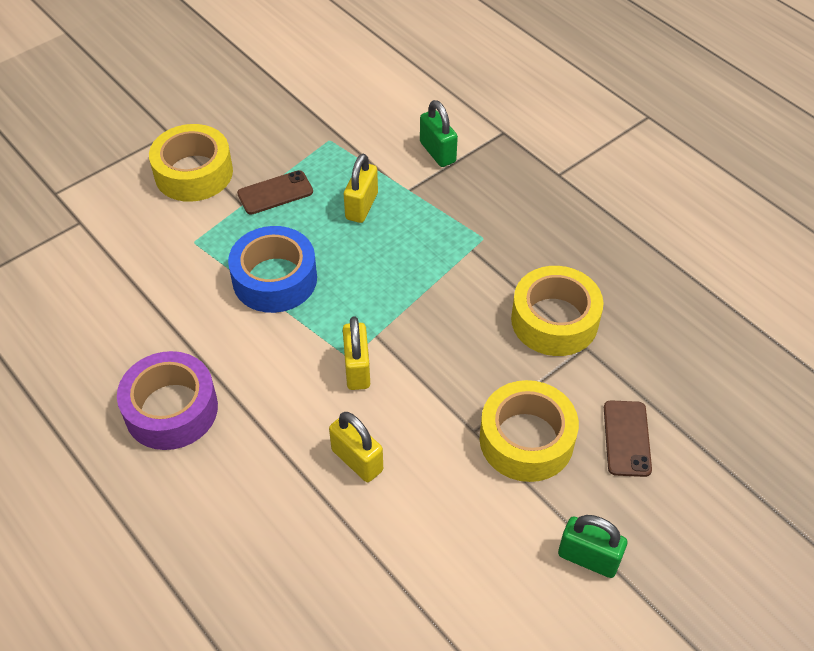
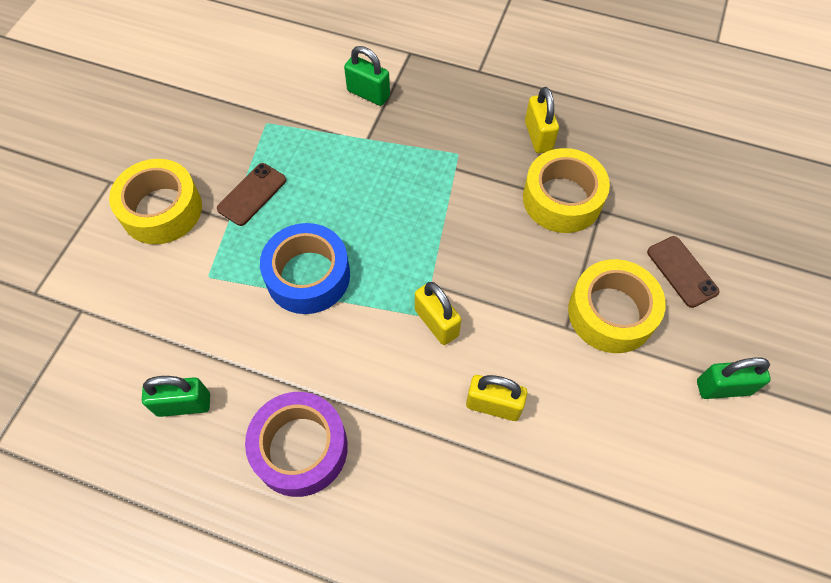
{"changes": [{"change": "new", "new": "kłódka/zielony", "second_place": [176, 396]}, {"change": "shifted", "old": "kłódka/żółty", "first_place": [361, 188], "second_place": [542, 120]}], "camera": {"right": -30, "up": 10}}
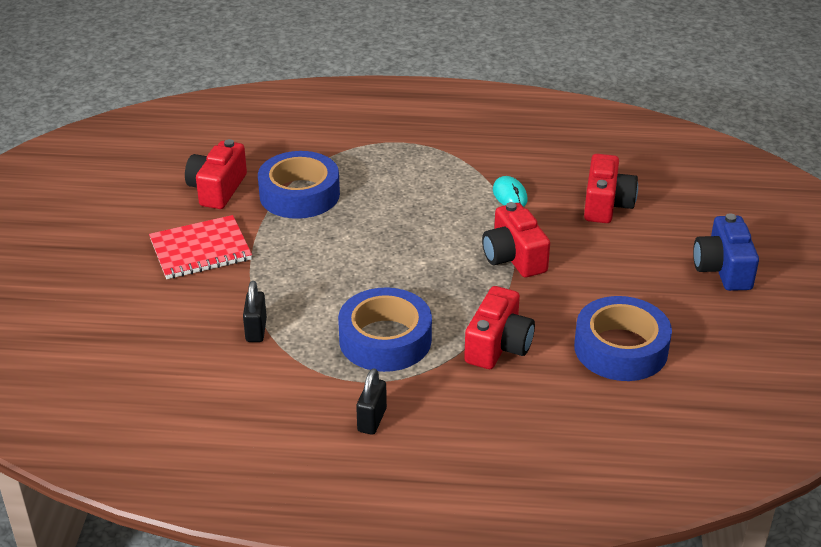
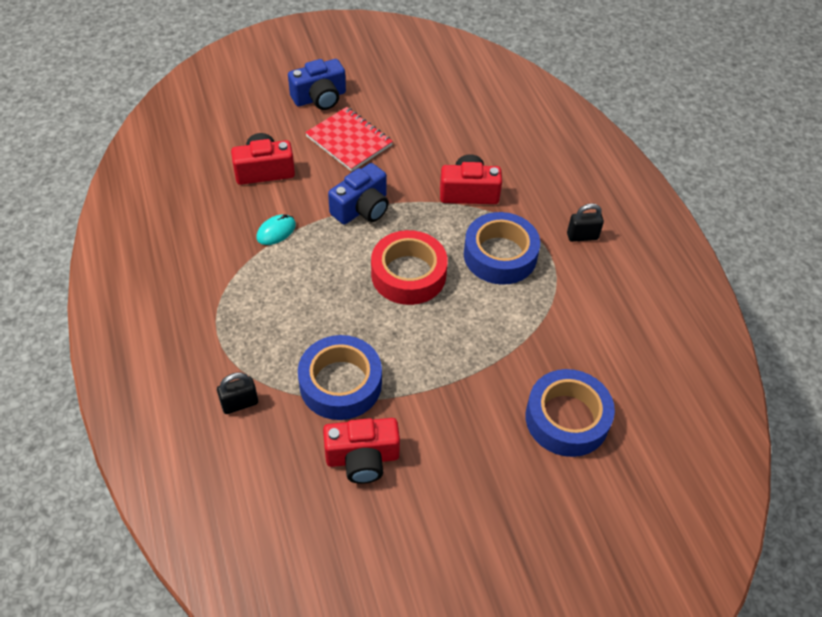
{"changes": [{"change": "shifted", "old": "kłódka/czarny", "first_place": [255, 311], "second_place": [237, 393]}, {"change": "shifted", "old": "zeszyt/czerwony", "first_place": [200, 247], "second_place": [349, 139]}, {"change": "repainted", "old": "aparat fotograficzny/czerwony", "new": "aparat fotograficzny/niebieski", "first_place": [516, 239], "second_place": [358, 193]}, {"change": "new", "new": "taśma klejąca/czerwony", "second_place": [409, 267]}, {"change": "shifted", "old": "taśma klejąca/niebieski", "first_place": [623, 338], "second_place": [570, 413]}], "camera": {"right": -115, "up": 15}}
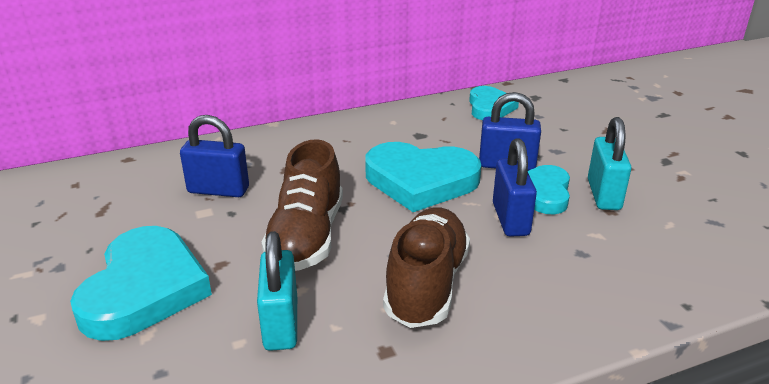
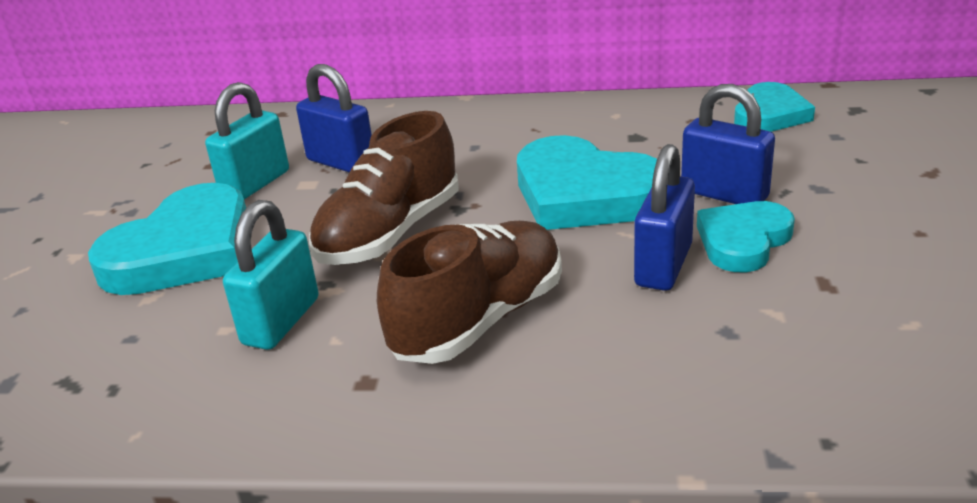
{"changes": [{"change": "shifted", "old": "kłódka/turkusowy", "first_place": [609, 163], "second_place": [247, 141]}], "camera": {"right": 30, "up": 0}}
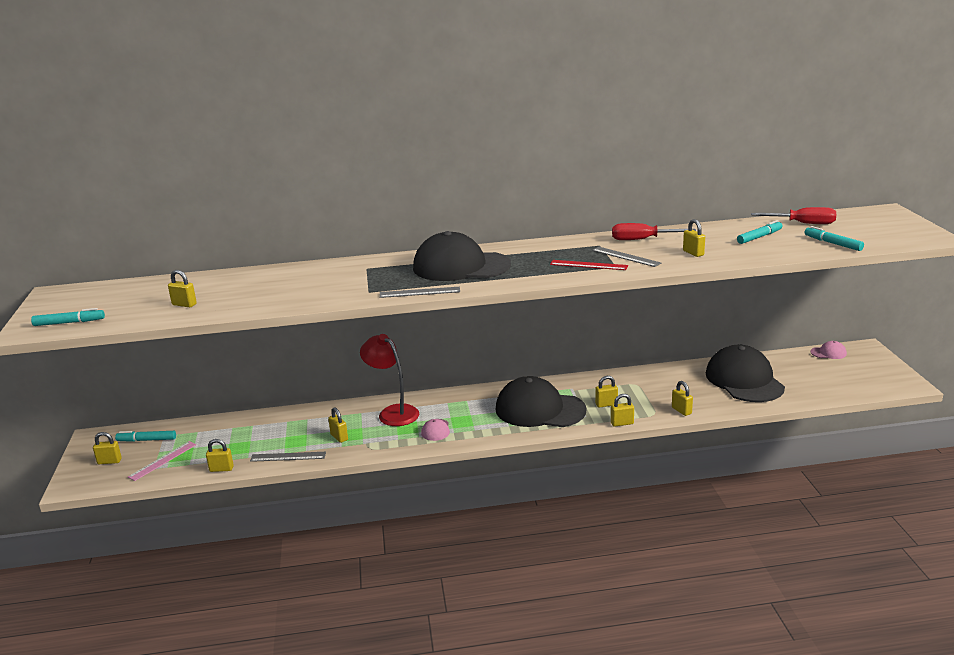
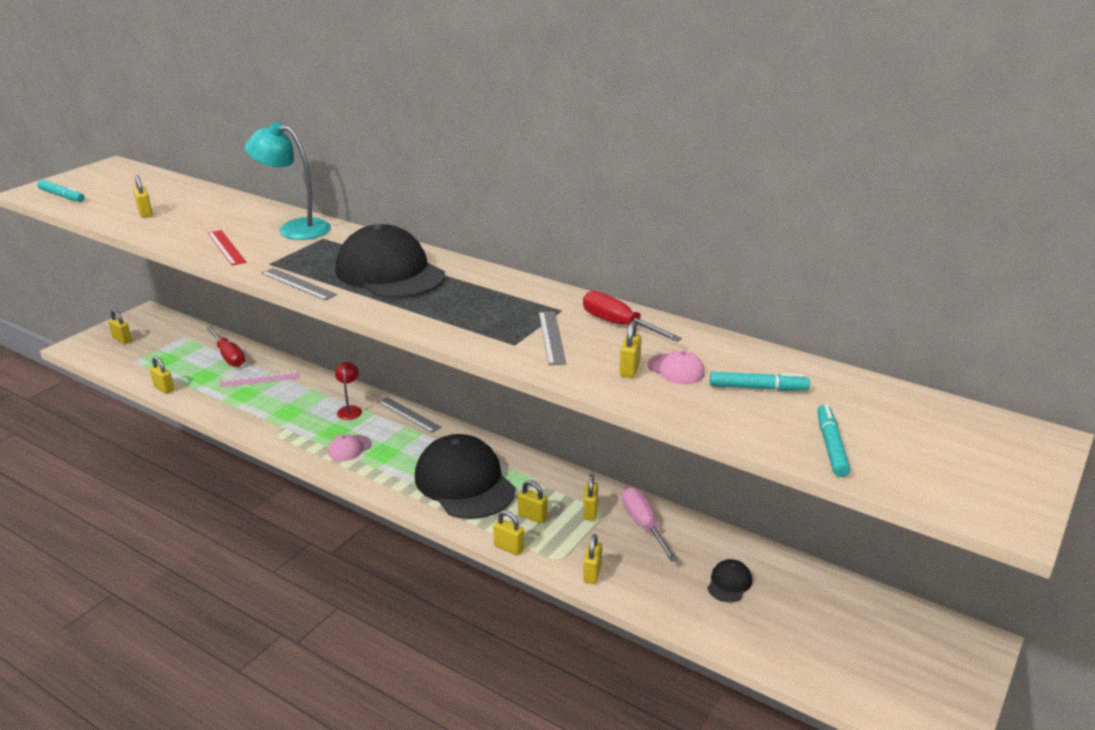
{"changes": [{"change": "shifted", "old": "śrubokręt/czerwony", "first_place": [793, 215], "second_place": [226, 347]}, {"change": "shifted", "old": "linijka/czerwony", "first_place": [589, 265], "second_place": [227, 248]}, {"change": "shifted", "old": "linijka/różowy", "first_place": [162, 461], "second_place": [260, 379]}, {"change": "new", "new": "lampka/turkusowy", "second_place": [288, 181]}, {"change": "scaled", "old": "lampka/czerwony", "first_place": [389, 380], "second_place": [348, 391], "factor": 0.53}, {"change": "shifted", "old": "linijka/szary", "first_place": [288, 457], "second_place": [409, 415]}, {"change": "shifted", "old": "kłódka/żółty", "first_place": [338, 425], "second_place": [590, 497]}, {"change": "new", "new": "śrubokręt/różowy", "second_place": [650, 524]}, {"change": "shifted", "old": "czapka/różowy", "first_place": [828, 350], "second_place": [676, 367]}, {"change": "scaled", "old": "czapka/czarny", "first_place": [745, 373], "second_place": [729, 580], "factor": 0.41}, {"change": "gone", "old": "flamaster/turkusowy", "first_place": [145, 436]}], "camera": {"right": 40, "up": 5}}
■ ■ ■ ■ ■ ■ ■
The problem: Where the data contains an image, skip the image and copy everything else exactly as it appears.

Answer for the task:
{"changes": [{"change": "new", "new": "kłódka/zielony", "second_place": [176, 396]}, {"change": "shifted", "old": "kłódka/żółty", "first_place": [361, 188], "second_place": [542, 120]}], "camera": {"right": -30, "up": 10}}
{"changes": [{"change": "shifted", "old": "kłódka/czarny", "first_place": [255, 311], "second_place": [237, 393]}, {"change": "shifted", "old": "zeszyt/czerwony", "first_place": [200, 247], "second_place": [349, 139]}, {"change": "repainted", "old": "aparat fotograficzny/czerwony", "new": "aparat fotograficzny/niebieski", "first_place": [516, 239], "second_place": [358, 193]}, {"change": "new", "new": "taśma klejąca/czerwony", "second_place": [409, 267]}, {"change": "shifted", "old": "taśma klejąca/niebieski", "first_place": [623, 338], "second_place": [570, 413]}], "camera": {"right": -115, "up": 15}}
{"changes": [{"change": "shifted", "old": "kłódka/turkusowy", "first_place": [609, 163], "second_place": [247, 141]}], "camera": {"right": 30, "up": 0}}
{"changes": [{"change": "shifted", "old": "śrubokręt/czerwony", "first_place": [793, 215], "second_place": [226, 347]}, {"change": "shifted", "old": "linijka/czerwony", "first_place": [589, 265], "second_place": [227, 248]}, {"change": "shifted", "old": "linijka/różowy", "first_place": [162, 461], "second_place": [260, 379]}, {"change": "new", "new": "lampka/turkusowy", "second_place": [288, 181]}, {"change": "scaled", "old": "lampka/czerwony", "first_place": [389, 380], "second_place": [348, 391], "factor": 0.53}, {"change": "shifted", "old": "linijka/szary", "first_place": [288, 457], "second_place": [409, 415]}, {"change": "shifted", "old": "kłódka/żółty", "first_place": [338, 425], "second_place": [590, 497]}, {"change": "new", "new": "śrubokręt/różowy", "second_place": [650, 524]}, {"change": "shifted", "old": "czapka/różowy", "first_place": [828, 350], "second_place": [676, 367]}, {"change": "scaled", "old": "czapka/czarny", "first_place": [745, 373], "second_place": [729, 580], "factor": 0.41}, {"change": "gone", "old": "flamaster/turkusowy", "first_place": [145, 436]}], "camera": {"right": 40, "up": 5}}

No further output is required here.